REQUIREMENT: Given the listing below, write out exactly the lines starting with the line that has "moved | violet" and going on through the line that has "recoloured | grey", both kept.

DATA UNDER STUDY:
--------------------------------------------------
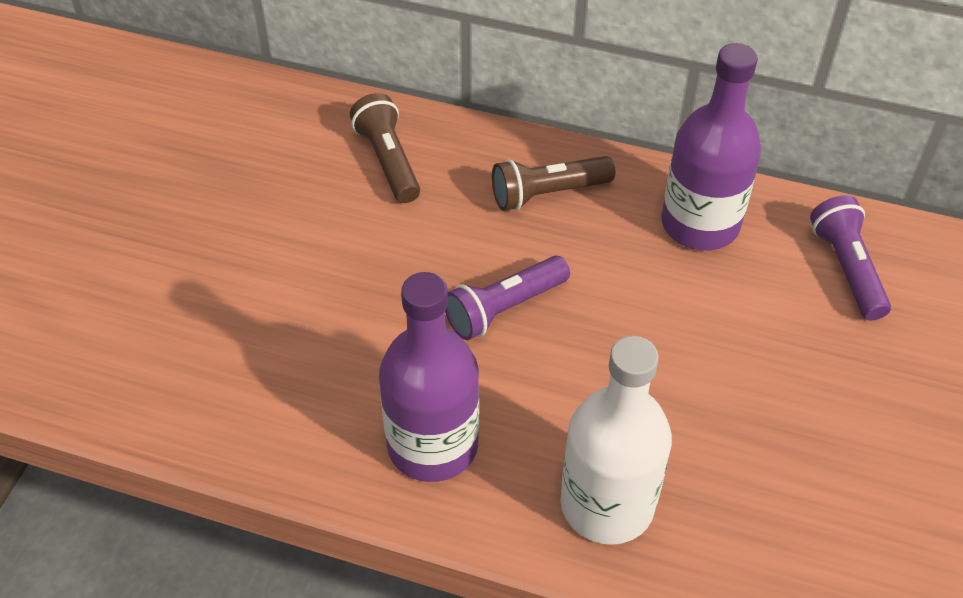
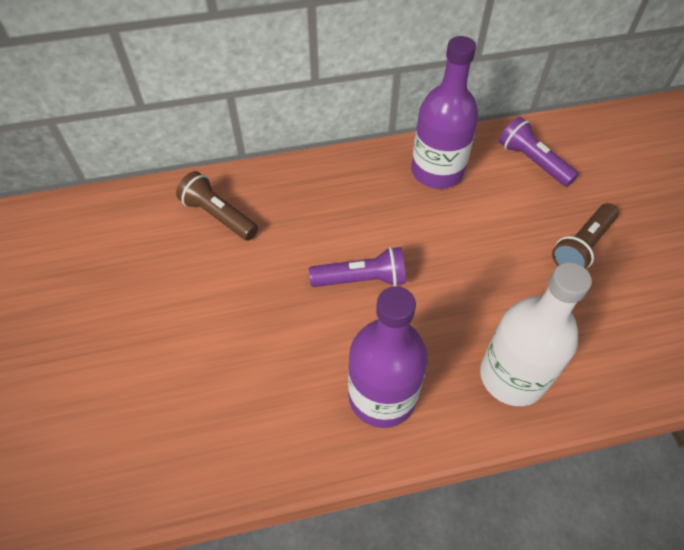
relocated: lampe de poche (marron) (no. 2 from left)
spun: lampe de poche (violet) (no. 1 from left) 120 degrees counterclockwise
--------------------------------------------------
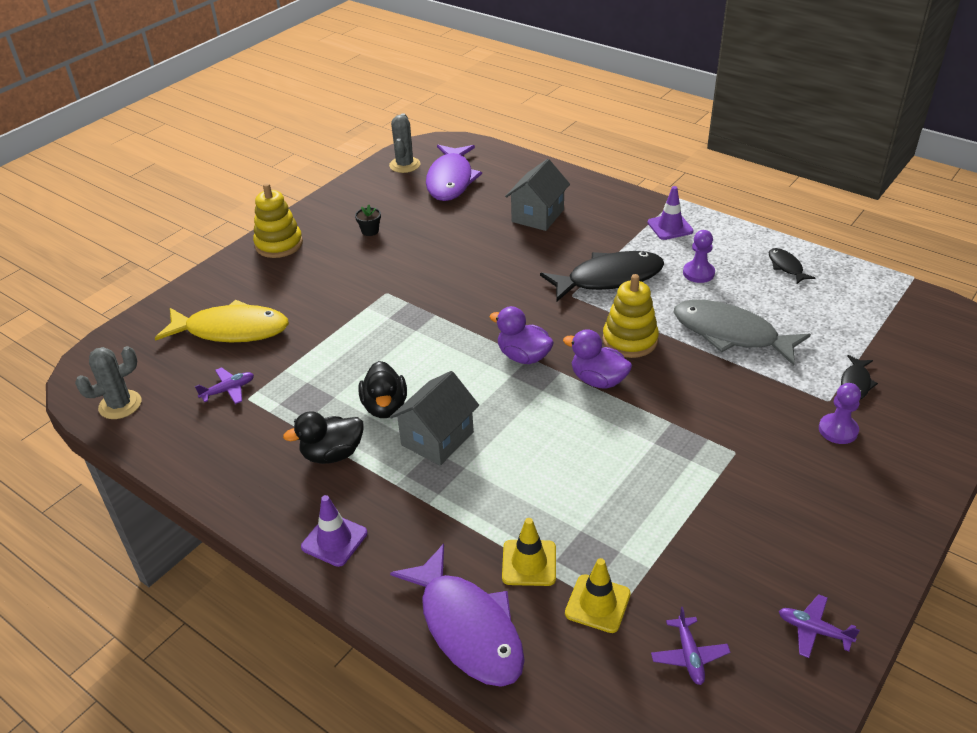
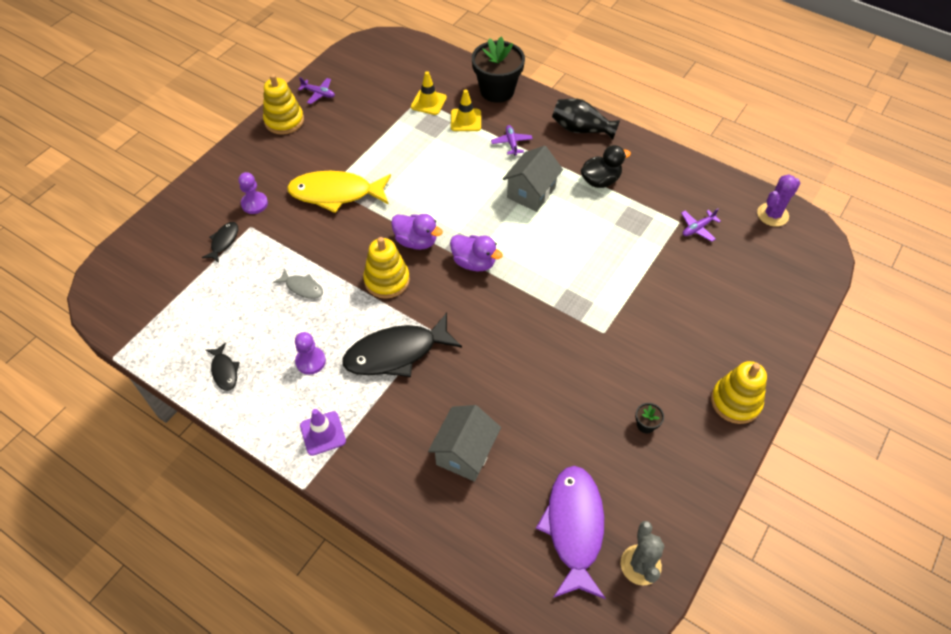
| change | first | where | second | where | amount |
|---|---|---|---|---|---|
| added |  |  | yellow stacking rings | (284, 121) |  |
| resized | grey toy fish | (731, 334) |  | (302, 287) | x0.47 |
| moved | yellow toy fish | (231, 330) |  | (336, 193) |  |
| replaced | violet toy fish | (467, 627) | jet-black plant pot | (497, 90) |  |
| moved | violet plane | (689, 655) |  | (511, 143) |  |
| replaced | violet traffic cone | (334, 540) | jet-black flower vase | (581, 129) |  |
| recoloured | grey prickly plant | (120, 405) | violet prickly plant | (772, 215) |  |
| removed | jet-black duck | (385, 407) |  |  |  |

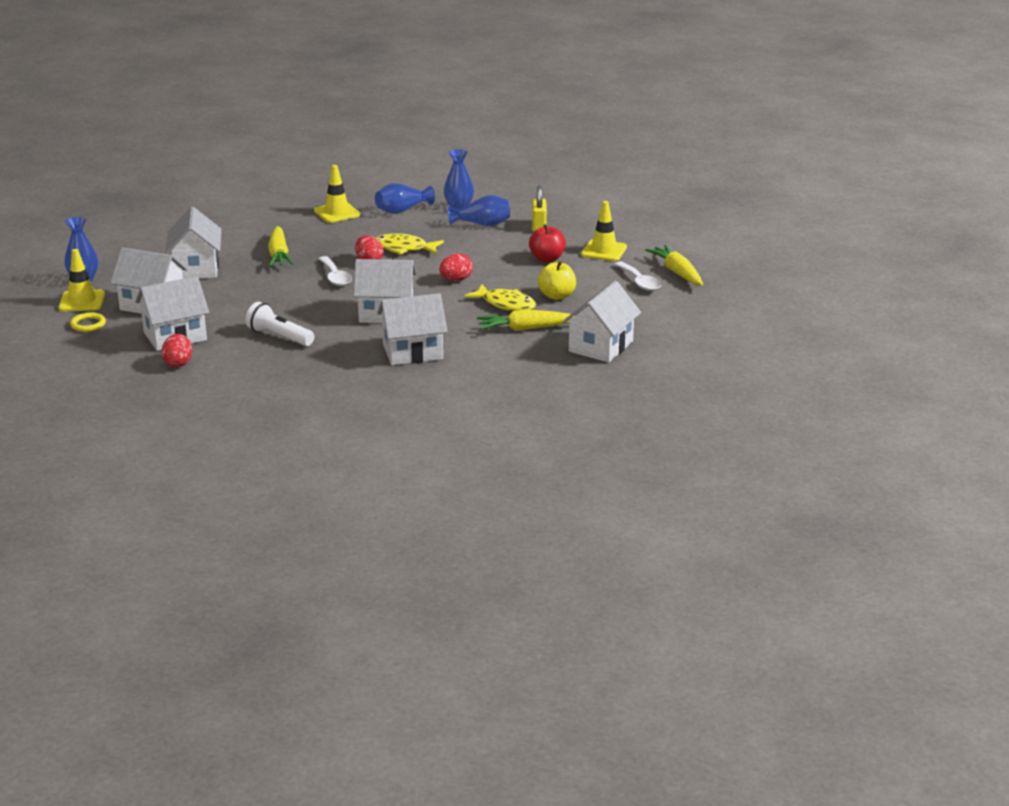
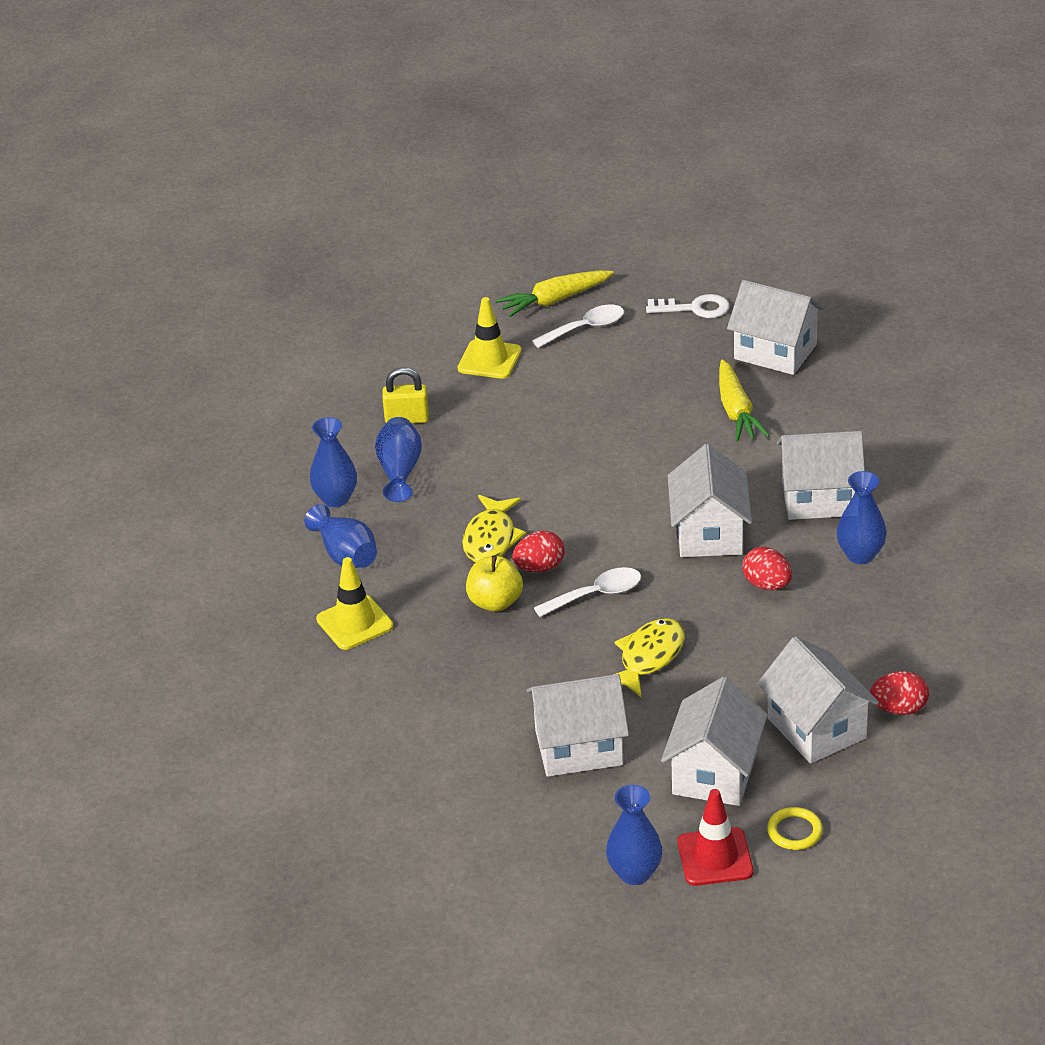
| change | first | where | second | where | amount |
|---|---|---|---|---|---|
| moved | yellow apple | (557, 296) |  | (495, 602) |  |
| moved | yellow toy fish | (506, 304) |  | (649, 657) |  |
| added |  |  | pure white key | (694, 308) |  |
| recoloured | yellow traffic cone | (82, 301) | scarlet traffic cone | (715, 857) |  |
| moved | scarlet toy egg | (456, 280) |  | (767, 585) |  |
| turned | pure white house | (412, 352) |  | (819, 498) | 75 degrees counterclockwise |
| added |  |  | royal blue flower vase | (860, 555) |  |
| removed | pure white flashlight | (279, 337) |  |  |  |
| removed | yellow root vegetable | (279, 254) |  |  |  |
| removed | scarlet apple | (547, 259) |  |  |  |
--------------------------------------------------
ANSWER TO THIS EXERCISE:
| moved | violet plane | (689, 655) |  | (511, 143) |  |
| replaced | violet traffic cone | (334, 540) | jet-black flower vase | (581, 129) |  |
| recoloured | grey prickly plant | (120, 405) | violet prickly plant | (772, 215) |  |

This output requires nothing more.